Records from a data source
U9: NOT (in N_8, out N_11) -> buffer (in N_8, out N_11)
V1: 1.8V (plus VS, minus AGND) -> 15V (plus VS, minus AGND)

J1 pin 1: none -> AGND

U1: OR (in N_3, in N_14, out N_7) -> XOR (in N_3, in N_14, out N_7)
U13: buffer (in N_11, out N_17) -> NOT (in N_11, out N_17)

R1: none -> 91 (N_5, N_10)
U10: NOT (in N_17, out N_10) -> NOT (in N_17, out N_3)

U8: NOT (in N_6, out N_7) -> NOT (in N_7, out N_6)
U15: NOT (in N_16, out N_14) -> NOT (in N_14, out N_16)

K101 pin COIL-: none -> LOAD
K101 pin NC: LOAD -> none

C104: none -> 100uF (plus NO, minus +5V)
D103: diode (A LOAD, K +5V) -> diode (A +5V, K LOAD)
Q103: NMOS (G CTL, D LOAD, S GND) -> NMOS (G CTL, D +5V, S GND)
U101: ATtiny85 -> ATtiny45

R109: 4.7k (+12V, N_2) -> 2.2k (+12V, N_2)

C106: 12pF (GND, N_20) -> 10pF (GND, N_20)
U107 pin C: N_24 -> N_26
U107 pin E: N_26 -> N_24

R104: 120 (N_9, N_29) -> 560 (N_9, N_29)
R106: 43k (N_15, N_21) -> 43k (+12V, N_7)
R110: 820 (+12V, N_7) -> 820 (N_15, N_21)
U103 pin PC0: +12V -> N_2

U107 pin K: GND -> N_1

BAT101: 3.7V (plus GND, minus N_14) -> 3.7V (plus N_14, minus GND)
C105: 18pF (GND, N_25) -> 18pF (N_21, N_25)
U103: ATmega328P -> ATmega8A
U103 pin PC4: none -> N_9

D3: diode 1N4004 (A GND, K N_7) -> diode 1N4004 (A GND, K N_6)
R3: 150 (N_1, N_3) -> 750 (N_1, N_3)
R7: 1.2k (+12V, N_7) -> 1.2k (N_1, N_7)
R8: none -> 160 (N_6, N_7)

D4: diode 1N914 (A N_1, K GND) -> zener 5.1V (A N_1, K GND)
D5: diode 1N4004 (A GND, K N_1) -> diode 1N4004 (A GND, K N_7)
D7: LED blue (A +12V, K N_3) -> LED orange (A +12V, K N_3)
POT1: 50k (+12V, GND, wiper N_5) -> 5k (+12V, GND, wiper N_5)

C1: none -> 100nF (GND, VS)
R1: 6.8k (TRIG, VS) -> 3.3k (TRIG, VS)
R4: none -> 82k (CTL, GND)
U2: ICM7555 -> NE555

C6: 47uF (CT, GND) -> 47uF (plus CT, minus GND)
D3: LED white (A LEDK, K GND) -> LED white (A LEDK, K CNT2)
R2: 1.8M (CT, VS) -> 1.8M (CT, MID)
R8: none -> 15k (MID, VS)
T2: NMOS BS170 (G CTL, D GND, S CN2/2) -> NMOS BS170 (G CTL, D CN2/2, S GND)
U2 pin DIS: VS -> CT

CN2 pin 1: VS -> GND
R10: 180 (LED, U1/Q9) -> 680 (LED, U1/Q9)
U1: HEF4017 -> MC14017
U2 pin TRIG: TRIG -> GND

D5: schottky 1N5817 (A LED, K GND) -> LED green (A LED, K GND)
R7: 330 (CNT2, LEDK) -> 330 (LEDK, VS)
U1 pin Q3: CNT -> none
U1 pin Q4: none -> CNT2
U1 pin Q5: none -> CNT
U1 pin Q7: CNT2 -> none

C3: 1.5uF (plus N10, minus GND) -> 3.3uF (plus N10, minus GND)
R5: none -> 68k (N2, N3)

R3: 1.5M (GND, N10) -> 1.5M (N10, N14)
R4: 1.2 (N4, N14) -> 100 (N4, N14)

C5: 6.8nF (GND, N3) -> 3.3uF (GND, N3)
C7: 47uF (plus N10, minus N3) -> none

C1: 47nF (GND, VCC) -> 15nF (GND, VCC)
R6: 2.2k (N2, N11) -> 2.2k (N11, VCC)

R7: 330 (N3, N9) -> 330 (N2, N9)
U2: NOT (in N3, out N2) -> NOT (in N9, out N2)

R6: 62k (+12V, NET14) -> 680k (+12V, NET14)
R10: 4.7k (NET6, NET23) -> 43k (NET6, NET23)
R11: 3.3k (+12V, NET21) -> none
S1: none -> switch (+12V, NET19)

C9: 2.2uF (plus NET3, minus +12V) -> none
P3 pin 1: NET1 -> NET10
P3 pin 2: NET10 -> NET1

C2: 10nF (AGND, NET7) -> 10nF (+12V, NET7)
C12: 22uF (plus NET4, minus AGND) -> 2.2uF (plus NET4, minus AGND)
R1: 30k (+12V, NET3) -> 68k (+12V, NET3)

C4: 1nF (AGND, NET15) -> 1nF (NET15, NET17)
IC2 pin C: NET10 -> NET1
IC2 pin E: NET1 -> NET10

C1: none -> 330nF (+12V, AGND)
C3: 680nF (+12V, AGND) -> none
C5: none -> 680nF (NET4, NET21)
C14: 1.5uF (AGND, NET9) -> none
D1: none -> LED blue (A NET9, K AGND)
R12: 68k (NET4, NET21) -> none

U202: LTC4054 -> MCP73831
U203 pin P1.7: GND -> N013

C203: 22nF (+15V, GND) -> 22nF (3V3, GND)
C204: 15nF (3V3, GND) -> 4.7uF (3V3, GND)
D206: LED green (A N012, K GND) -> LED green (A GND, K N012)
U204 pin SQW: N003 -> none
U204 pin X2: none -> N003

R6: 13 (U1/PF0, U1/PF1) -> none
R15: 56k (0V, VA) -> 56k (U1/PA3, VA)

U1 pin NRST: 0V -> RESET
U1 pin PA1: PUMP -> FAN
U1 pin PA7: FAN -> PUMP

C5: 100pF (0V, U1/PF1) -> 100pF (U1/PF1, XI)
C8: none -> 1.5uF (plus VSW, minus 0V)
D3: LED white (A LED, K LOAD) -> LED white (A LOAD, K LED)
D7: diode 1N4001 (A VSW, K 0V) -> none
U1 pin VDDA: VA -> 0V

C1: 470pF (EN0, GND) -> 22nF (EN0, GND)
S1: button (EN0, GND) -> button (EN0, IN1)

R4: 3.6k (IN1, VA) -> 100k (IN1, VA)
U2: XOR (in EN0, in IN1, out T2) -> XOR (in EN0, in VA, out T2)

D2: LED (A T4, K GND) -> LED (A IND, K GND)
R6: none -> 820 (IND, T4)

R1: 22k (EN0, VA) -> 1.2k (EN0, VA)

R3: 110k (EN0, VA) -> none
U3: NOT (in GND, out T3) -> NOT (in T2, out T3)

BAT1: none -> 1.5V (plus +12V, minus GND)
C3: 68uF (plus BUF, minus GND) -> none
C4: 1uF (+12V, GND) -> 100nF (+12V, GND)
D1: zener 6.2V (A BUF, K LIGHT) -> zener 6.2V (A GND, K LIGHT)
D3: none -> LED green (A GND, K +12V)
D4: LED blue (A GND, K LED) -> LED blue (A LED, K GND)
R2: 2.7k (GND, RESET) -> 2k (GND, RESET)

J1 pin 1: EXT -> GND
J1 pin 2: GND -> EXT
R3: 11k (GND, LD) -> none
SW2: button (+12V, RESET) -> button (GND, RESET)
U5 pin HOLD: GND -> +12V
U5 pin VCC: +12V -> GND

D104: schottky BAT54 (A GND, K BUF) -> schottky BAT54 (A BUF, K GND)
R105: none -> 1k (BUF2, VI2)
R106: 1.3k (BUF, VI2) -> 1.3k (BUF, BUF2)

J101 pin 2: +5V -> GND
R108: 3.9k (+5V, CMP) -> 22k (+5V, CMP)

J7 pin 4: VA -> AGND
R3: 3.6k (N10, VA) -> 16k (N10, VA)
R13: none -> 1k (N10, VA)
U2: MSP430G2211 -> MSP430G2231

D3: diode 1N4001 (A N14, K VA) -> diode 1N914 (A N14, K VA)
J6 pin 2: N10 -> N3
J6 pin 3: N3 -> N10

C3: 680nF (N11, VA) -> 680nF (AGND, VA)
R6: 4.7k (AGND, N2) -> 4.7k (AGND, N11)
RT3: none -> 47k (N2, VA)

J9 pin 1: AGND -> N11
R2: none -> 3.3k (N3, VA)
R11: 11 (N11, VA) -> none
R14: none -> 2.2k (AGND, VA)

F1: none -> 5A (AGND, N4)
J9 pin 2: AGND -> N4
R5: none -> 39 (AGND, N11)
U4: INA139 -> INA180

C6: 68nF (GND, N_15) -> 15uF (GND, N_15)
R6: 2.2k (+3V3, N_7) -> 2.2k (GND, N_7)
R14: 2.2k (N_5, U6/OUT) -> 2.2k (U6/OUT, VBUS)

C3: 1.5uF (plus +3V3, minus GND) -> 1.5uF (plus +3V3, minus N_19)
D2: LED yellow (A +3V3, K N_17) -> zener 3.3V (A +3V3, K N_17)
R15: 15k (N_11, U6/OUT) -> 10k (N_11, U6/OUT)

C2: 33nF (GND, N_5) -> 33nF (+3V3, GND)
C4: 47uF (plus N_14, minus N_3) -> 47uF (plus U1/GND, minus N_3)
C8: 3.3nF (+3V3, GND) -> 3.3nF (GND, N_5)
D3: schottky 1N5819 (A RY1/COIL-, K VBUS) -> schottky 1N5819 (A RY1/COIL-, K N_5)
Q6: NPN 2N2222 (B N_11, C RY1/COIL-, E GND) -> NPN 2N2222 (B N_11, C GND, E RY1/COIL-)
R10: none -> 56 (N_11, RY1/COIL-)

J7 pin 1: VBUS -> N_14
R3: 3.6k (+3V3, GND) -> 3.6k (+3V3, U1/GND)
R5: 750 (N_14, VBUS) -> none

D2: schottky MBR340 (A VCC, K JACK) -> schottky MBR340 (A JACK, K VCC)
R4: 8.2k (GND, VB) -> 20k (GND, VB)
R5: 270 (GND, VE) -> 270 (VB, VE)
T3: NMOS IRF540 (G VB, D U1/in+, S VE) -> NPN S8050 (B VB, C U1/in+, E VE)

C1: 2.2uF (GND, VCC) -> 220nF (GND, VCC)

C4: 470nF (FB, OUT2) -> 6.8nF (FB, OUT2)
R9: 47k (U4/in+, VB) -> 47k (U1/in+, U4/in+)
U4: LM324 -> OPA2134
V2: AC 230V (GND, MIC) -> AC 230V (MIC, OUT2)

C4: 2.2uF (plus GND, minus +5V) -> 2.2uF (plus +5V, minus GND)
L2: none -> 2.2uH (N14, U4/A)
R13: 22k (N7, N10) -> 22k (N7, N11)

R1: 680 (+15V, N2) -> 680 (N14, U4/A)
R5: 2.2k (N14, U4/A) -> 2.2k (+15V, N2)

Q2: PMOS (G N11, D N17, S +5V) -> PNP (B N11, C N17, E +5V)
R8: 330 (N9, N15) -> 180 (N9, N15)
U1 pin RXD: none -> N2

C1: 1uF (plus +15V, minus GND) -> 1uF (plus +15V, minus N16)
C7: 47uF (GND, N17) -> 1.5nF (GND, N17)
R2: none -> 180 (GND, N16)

Your assignment:
From the data, collect all lines where the string "blue" appears.

Solution to the exercise:
D7: LED blue (A +12V, K N_3) -> LED orange (A +12V, K N_3)
D1: none -> LED blue (A NET9, K AGND)
D4: LED blue (A GND, K LED) -> LED blue (A LED, K GND)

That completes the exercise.